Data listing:

--- start ---

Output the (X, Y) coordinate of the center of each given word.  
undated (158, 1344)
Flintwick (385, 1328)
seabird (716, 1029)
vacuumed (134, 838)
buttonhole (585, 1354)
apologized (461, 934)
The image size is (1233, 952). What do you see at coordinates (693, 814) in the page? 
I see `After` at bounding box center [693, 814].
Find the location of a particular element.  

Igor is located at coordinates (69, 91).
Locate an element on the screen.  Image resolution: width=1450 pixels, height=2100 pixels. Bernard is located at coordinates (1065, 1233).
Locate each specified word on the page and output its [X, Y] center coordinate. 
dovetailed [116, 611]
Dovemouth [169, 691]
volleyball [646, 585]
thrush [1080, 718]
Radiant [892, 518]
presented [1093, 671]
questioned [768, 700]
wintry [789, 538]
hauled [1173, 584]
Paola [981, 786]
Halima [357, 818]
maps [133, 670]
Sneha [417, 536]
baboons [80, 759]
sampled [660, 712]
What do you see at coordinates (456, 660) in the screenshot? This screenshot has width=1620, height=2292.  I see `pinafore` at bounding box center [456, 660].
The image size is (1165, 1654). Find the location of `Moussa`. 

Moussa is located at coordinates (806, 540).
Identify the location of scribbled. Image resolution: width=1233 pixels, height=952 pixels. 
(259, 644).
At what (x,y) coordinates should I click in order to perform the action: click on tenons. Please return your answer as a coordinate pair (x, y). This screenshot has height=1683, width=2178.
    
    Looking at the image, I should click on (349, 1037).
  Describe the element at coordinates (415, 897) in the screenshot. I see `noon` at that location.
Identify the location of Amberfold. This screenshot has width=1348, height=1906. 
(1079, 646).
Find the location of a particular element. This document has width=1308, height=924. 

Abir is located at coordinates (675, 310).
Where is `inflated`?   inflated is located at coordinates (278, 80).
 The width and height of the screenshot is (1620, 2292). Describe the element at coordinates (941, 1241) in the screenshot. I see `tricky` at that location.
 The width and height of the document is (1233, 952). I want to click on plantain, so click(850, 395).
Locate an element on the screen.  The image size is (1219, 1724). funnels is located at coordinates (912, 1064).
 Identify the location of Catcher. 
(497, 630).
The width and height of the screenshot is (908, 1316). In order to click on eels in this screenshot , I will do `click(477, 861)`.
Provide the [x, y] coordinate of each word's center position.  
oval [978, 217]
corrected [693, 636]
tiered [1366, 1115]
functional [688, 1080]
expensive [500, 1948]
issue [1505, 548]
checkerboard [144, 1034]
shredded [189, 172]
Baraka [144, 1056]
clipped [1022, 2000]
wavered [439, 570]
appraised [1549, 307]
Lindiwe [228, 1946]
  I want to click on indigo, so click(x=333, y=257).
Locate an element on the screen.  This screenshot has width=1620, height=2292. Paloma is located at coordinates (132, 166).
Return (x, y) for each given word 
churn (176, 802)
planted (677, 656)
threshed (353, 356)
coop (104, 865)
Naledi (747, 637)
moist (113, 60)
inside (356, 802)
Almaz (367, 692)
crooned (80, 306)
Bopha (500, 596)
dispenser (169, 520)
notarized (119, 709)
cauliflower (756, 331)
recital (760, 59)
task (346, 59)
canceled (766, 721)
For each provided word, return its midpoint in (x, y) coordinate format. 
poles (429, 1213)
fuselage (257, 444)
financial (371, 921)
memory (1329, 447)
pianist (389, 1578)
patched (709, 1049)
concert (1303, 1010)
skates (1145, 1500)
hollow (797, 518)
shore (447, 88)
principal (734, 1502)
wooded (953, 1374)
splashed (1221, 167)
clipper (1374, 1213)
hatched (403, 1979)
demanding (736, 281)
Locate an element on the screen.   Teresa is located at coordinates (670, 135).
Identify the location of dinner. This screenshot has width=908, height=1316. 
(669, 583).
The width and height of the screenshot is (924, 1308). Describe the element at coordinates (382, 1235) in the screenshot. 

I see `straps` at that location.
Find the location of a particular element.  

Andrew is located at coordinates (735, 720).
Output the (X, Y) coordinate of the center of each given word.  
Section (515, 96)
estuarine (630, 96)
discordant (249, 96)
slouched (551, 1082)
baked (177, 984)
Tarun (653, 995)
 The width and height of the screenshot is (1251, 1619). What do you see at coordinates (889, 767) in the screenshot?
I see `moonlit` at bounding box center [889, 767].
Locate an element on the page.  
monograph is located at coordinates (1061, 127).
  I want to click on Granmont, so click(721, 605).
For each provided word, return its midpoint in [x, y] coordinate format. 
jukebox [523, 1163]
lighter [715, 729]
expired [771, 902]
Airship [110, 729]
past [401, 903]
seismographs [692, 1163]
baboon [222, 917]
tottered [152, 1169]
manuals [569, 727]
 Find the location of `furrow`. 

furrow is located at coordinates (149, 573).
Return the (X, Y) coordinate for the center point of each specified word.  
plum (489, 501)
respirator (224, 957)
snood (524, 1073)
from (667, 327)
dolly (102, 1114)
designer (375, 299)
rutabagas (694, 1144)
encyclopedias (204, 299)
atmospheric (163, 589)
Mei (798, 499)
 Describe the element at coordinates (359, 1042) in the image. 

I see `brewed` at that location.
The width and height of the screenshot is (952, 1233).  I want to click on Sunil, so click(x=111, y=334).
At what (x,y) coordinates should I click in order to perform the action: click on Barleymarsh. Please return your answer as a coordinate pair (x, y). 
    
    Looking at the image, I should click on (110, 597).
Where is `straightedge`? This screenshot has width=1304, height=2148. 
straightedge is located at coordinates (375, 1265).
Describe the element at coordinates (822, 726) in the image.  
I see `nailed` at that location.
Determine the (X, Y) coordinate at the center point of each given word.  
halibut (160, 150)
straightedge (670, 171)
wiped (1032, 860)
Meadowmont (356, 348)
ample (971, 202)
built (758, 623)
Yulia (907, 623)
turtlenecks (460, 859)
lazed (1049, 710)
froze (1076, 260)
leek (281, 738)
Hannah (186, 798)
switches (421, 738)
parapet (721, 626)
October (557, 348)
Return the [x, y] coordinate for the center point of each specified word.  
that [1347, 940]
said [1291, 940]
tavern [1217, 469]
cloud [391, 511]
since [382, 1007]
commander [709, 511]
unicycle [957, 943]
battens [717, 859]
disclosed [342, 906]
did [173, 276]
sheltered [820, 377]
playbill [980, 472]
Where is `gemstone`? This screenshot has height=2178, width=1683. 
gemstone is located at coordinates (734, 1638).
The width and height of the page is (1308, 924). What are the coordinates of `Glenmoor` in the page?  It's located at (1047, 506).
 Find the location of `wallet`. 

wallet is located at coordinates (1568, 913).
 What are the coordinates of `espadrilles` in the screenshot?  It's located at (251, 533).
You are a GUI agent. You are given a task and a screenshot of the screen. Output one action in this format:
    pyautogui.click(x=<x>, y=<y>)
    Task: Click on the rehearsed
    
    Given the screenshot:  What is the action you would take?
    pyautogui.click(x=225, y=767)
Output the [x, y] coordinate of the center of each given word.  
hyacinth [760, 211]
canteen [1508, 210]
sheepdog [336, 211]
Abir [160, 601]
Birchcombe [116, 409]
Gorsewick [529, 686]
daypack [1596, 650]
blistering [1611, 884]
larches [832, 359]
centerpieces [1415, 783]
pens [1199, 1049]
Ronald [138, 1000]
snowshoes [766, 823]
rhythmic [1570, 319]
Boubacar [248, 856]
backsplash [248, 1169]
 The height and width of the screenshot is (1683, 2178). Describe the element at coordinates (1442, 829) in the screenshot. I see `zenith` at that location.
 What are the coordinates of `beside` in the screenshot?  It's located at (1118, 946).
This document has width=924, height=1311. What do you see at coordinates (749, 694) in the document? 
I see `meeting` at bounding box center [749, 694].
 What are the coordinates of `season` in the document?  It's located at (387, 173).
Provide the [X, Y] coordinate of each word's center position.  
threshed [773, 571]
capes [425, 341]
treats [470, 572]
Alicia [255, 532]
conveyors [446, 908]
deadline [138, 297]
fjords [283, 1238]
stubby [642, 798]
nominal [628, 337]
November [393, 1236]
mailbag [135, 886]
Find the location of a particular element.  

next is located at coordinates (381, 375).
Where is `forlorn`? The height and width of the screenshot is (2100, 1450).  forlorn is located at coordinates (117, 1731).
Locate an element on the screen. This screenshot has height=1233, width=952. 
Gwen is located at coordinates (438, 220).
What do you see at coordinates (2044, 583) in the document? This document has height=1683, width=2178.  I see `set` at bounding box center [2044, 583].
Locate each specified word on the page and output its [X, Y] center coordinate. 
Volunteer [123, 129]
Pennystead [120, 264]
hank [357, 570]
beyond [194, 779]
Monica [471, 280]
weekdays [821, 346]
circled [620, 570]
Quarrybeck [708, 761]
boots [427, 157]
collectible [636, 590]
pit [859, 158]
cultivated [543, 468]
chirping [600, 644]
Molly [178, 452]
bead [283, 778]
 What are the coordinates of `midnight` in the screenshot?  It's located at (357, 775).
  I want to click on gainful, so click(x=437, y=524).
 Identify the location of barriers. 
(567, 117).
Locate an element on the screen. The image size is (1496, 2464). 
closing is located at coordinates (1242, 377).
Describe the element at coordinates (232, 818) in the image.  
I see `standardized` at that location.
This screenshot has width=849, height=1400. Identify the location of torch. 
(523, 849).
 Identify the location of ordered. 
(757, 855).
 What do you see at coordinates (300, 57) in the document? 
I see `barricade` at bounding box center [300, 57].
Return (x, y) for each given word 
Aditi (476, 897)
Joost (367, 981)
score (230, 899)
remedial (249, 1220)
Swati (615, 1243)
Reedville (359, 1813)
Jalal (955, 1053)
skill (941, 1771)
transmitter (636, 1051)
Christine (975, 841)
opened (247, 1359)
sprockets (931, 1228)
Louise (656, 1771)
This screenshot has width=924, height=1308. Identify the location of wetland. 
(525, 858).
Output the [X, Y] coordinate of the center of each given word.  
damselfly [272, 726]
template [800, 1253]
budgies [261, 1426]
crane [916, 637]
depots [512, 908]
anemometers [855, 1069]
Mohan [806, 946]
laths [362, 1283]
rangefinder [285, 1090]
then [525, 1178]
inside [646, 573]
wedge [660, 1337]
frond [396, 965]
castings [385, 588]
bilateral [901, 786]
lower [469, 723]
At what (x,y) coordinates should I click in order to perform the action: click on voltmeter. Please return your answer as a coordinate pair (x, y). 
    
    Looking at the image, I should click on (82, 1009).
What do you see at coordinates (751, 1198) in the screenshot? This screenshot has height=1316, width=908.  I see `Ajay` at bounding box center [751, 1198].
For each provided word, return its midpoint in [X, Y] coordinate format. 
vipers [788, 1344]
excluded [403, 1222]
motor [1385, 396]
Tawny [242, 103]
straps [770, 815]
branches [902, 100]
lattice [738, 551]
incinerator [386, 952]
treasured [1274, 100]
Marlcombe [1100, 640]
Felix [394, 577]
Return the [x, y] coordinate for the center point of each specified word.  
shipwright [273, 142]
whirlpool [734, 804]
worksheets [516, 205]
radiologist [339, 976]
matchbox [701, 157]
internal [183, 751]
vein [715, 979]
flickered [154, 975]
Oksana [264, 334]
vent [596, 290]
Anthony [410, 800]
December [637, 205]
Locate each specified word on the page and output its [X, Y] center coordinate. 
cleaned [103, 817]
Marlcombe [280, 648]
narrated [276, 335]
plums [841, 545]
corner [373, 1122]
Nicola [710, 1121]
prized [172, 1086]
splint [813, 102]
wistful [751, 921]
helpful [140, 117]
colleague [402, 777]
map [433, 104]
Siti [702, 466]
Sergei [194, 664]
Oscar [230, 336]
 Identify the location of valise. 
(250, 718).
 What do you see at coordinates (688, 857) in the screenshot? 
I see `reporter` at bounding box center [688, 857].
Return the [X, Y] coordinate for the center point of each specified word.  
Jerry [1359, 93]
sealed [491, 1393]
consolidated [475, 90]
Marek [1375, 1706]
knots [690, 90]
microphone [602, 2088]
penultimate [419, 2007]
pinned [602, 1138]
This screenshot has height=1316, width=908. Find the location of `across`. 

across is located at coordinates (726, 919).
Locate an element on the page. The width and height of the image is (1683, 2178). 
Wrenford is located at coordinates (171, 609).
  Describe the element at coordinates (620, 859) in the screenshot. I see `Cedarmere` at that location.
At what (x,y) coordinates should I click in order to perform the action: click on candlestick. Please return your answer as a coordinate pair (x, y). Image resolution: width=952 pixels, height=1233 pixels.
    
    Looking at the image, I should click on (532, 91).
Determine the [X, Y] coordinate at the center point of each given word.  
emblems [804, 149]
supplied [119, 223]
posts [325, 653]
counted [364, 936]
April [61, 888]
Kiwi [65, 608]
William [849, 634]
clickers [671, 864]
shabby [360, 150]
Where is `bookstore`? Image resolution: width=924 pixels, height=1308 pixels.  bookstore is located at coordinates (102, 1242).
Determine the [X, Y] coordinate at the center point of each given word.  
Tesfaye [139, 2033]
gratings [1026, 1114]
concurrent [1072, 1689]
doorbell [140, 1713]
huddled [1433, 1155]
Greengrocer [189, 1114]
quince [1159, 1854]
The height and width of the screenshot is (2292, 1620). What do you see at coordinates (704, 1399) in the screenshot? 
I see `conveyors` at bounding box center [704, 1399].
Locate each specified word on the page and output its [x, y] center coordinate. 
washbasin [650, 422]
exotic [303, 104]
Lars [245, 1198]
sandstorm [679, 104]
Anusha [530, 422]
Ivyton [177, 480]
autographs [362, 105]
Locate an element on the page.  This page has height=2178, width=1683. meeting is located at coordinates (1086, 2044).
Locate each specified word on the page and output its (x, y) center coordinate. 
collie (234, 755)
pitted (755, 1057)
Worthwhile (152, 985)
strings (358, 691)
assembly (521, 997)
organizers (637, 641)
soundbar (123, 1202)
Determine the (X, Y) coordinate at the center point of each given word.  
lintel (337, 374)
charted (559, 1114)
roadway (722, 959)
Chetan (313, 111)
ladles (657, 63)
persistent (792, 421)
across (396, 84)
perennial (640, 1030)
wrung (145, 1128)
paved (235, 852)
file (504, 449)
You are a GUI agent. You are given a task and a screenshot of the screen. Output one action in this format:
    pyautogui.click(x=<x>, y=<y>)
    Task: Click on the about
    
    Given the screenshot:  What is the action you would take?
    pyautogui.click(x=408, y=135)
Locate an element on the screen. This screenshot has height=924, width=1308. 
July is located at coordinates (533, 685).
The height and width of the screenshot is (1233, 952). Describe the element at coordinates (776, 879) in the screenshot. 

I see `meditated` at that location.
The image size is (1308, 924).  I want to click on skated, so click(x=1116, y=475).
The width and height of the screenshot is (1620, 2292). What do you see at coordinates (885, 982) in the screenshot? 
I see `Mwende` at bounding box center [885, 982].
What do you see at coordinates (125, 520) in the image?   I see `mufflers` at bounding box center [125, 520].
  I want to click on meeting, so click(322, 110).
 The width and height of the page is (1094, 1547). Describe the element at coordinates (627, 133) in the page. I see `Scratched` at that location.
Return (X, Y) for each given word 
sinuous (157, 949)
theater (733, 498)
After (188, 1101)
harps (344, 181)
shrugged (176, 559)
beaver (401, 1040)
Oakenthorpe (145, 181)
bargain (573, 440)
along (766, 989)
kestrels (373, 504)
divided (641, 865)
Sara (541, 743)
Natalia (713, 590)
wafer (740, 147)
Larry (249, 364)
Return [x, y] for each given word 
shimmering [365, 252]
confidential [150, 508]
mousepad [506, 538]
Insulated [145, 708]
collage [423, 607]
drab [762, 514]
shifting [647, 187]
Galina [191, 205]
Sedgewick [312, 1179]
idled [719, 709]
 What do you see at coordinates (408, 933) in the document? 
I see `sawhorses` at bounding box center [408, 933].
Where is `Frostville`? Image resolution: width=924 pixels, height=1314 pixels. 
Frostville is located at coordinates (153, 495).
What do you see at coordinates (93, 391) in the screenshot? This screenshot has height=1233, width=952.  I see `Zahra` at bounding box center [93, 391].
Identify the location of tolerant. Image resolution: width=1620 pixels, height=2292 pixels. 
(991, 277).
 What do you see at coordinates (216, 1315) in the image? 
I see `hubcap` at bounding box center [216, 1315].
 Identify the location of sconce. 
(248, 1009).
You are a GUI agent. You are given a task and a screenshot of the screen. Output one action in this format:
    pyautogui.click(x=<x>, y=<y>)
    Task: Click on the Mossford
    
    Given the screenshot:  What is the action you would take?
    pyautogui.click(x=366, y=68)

--- end ---

§ Your goal
Reproduce the data listing above word for word, from its first line through the line that contains "apologized (461, 934)".

§ Correct output
Output the (X, Y) coordinate of the center of each given word.  
undated (158, 1344)
Flintwick (385, 1328)
seabird (716, 1029)
vacuumed (134, 838)
buttonhole (585, 1354)
apologized (461, 934)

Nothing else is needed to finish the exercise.